**WHAT YOU SHOULD DO:** Scan the material for the word "LEVEL" and copy each line where it occurs.
[SUPPLIED RECORDS — start]
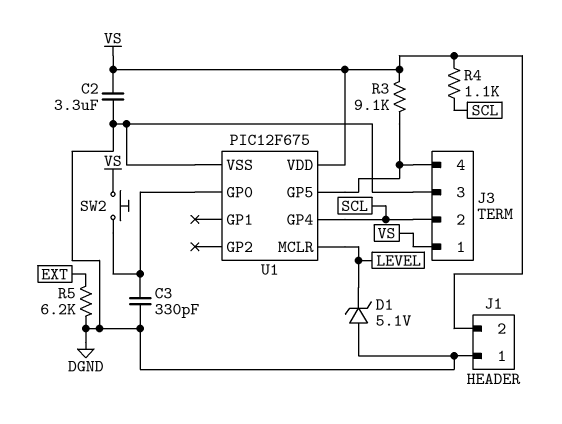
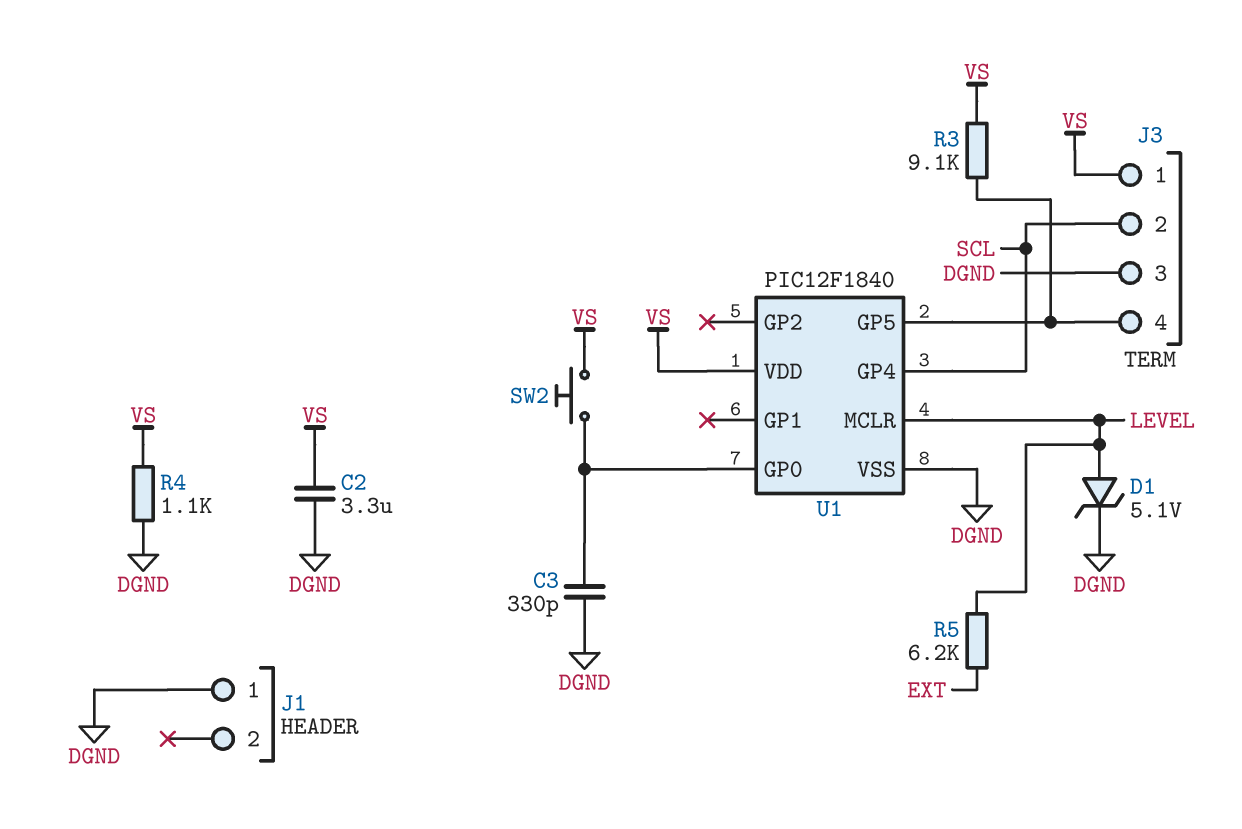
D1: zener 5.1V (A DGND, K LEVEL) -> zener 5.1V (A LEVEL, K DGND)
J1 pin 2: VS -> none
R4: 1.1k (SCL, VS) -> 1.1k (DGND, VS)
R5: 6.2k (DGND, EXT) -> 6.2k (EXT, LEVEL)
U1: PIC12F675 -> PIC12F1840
[SUPPLIED RECORDS — finish]
[SUPPLIED RECORDS — start]
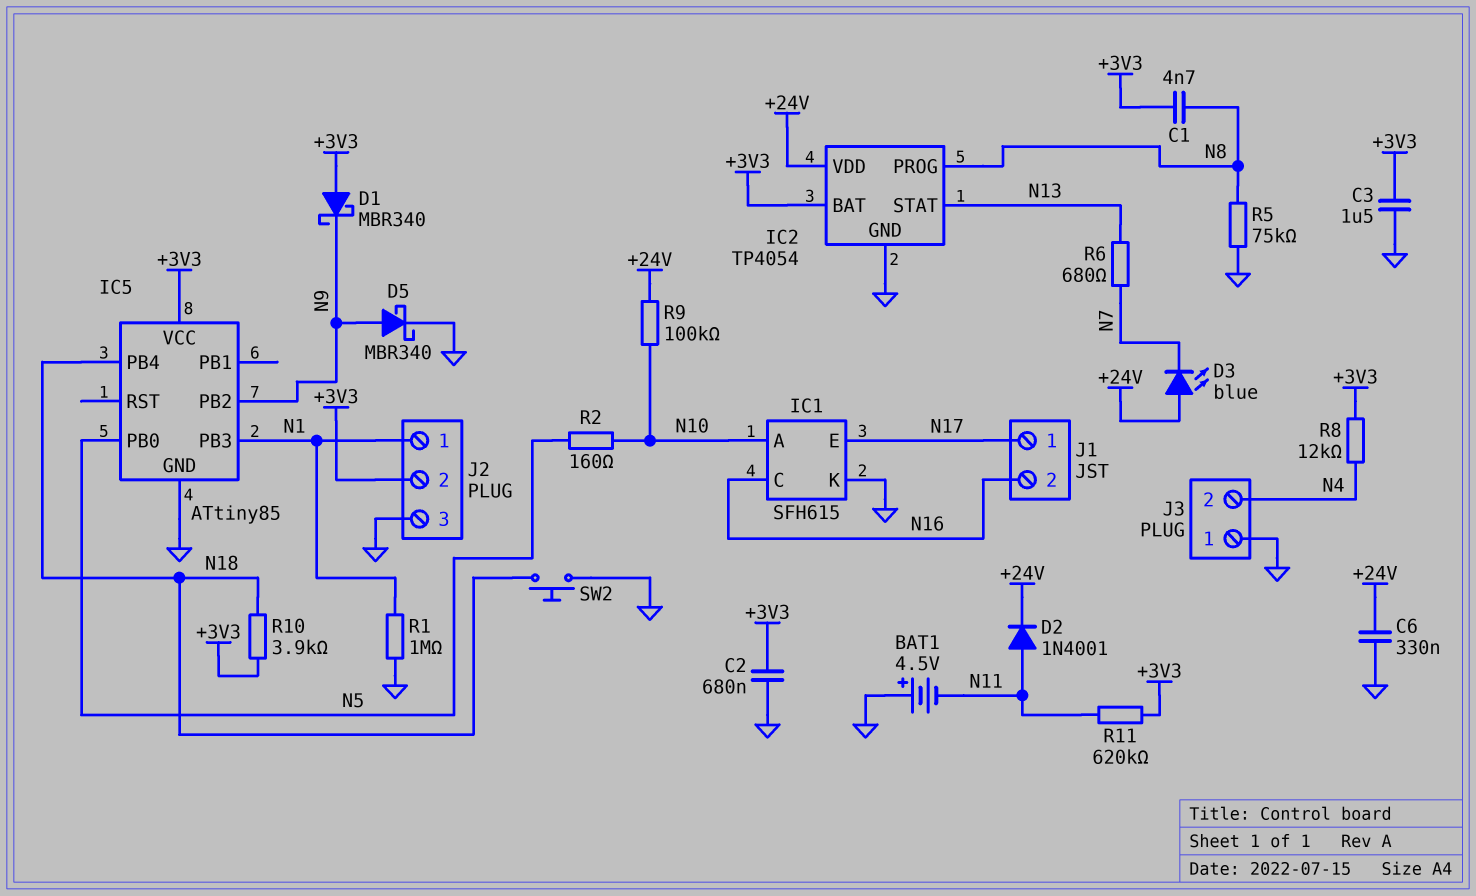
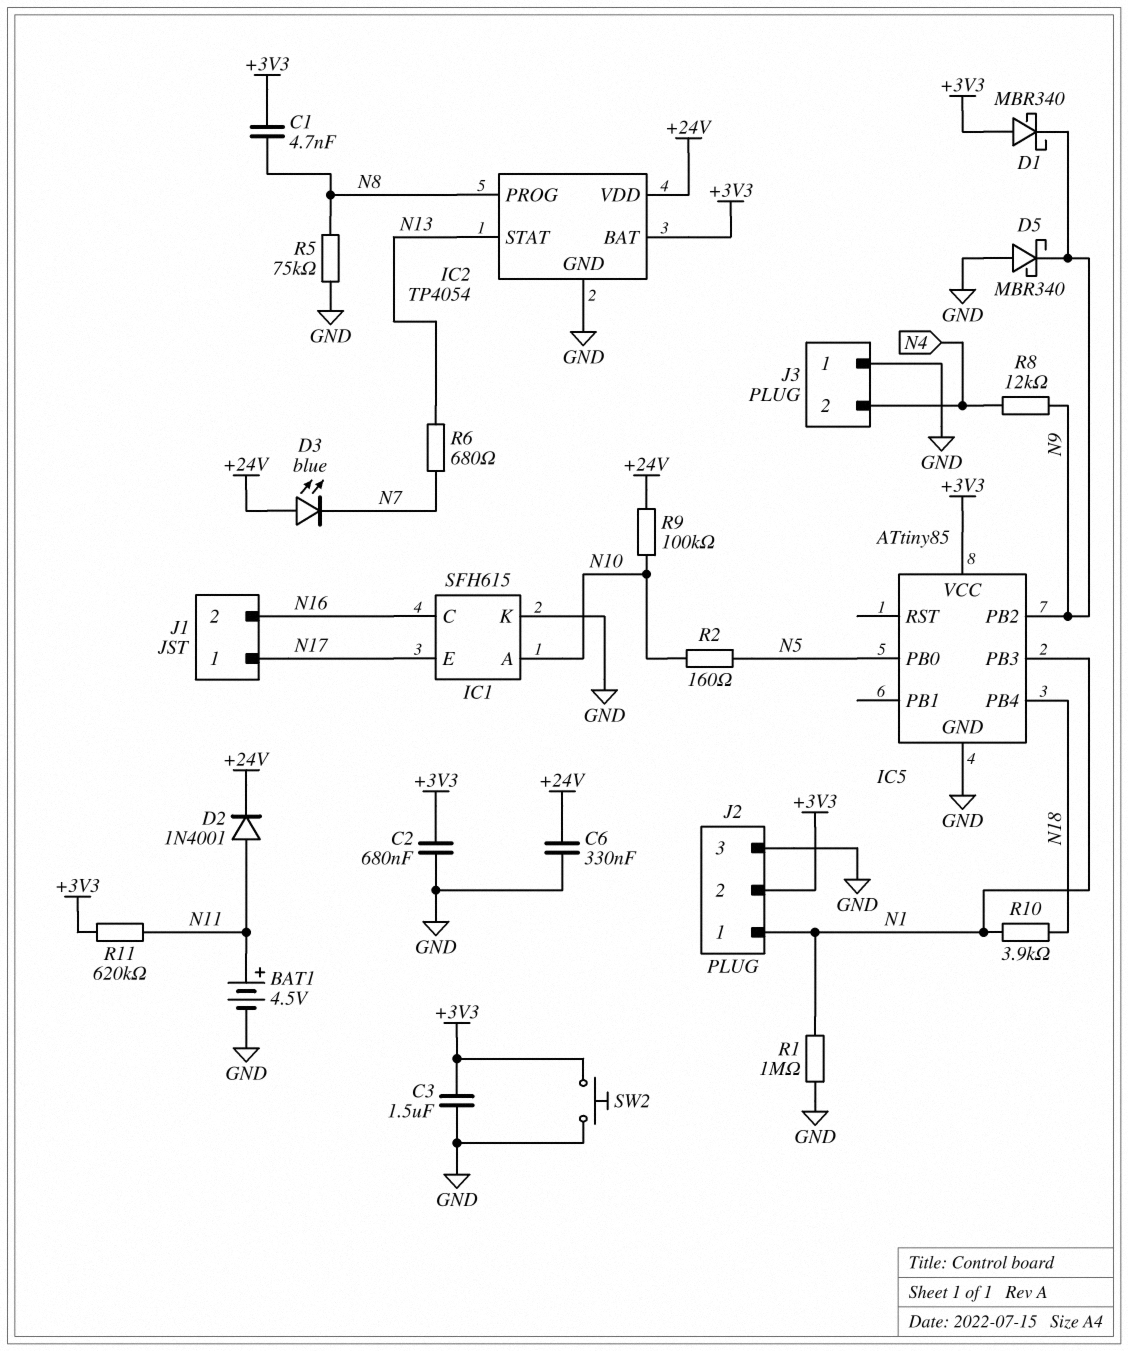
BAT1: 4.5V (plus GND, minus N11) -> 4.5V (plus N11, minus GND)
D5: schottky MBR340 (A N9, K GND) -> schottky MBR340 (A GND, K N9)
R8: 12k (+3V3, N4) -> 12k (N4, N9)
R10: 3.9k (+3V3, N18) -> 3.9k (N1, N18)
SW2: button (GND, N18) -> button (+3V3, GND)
[SUPPLIED RECORDS — finish]
**ANSWER TO THE PROBLEM:**
D1: zener 5.1V (A DGND, K LEVEL) -> zener 5.1V (A LEVEL, K DGND)
R5: 6.2k (DGND, EXT) -> 6.2k (EXT, LEVEL)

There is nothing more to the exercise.